(BRIEF) Give the total number of lines in the data below that include "VBAT", and nothing else.

---- INFORMATION SUPPLIED

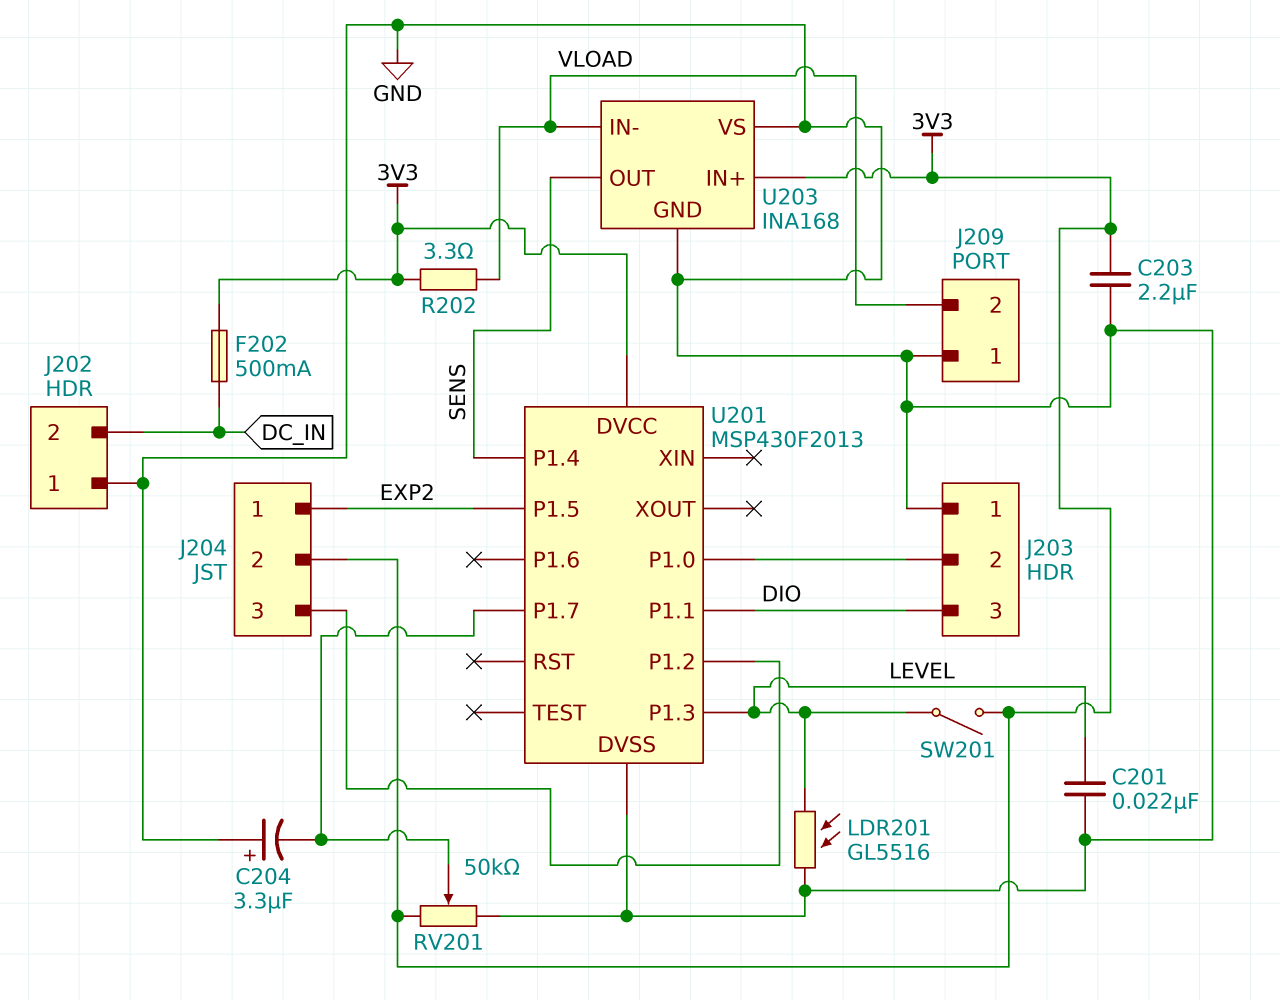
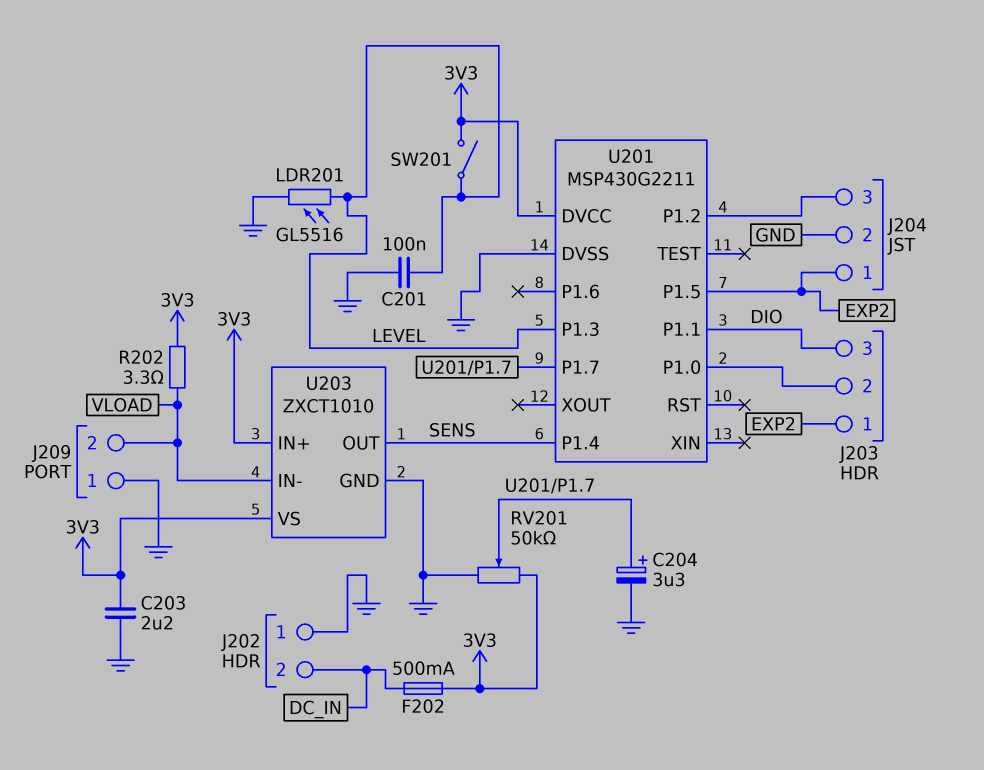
C201: 22nF (GND, LEVEL) -> 100nF (GND, LEVEL)
C204: 3.3uF (plus GND, minus U201/P1.7) -> 3.3uF (plus U201/P1.7, minus GND)
J203 pin 1: GND -> EXP2
J204 pin 2: 3V3 -> GND
U201: MSP430F2013 -> MSP430G2211
U203: INA168 -> ZXCT1010
U203 pin VS: GND -> 3V3

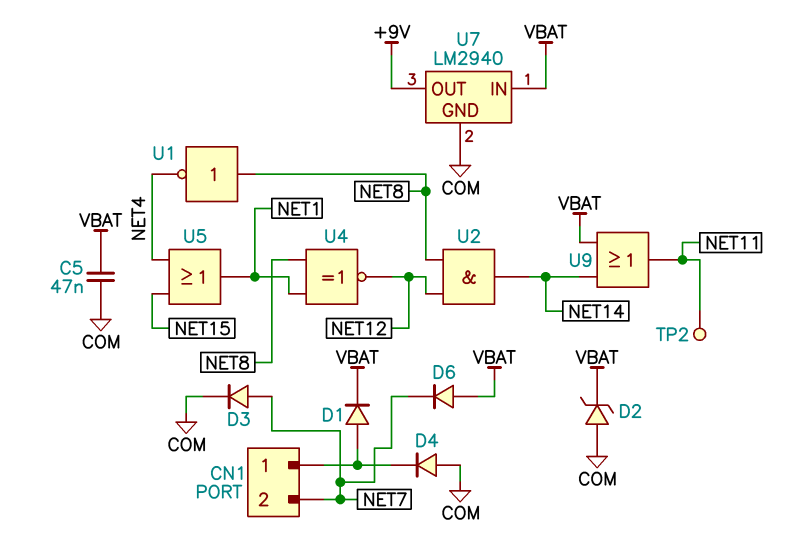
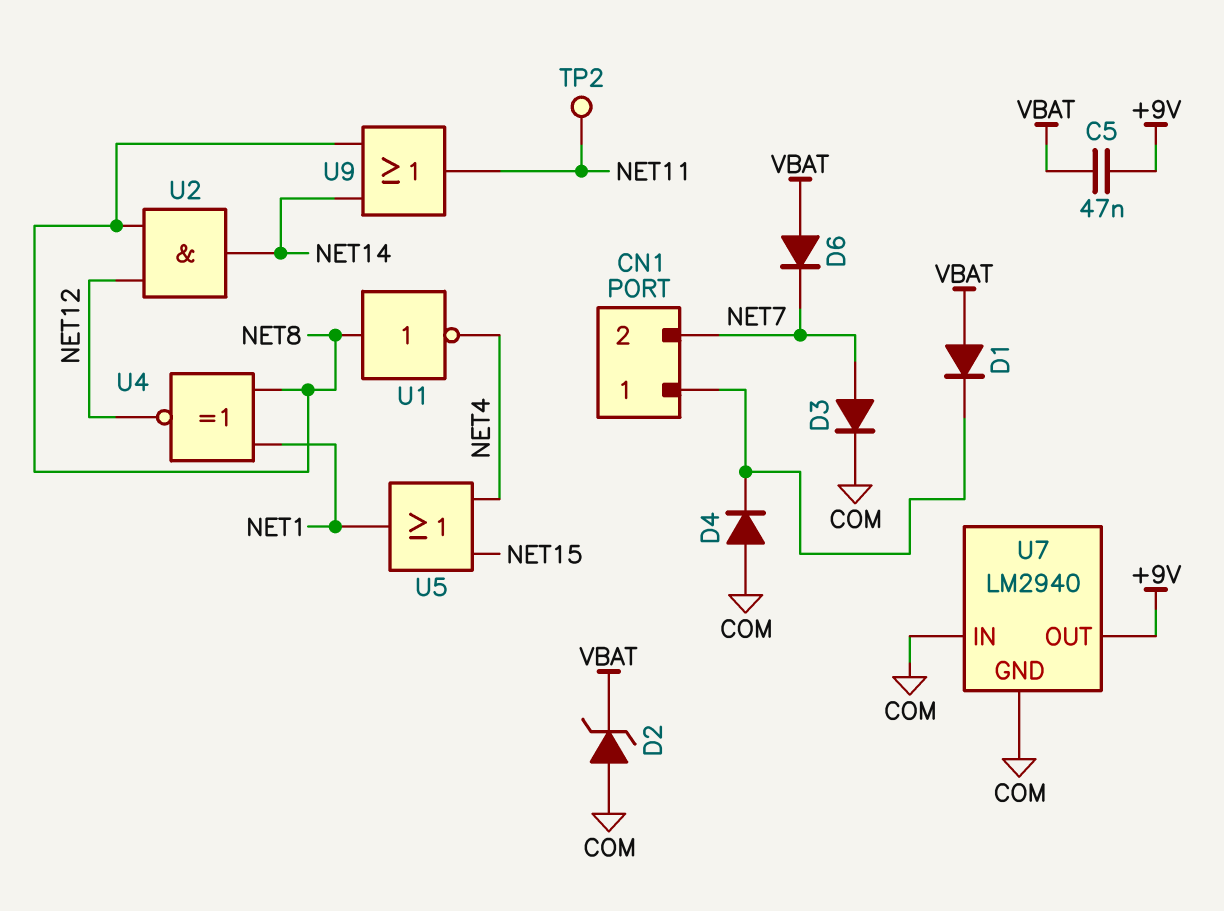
C5: 47nF (COM, VBAT) -> 47nF (+9V, VBAT)
D1: diode (A CN1/1, K VBAT) -> diode (A VBAT, K CN1/1)
U7 pin IN: VBAT -> COM
U9: OR (in NET14, in VBAT, out NET11) -> OR (in NET8, in NET14, out NET11)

--------

(SOLUTION TO THIS PROBLEM) 4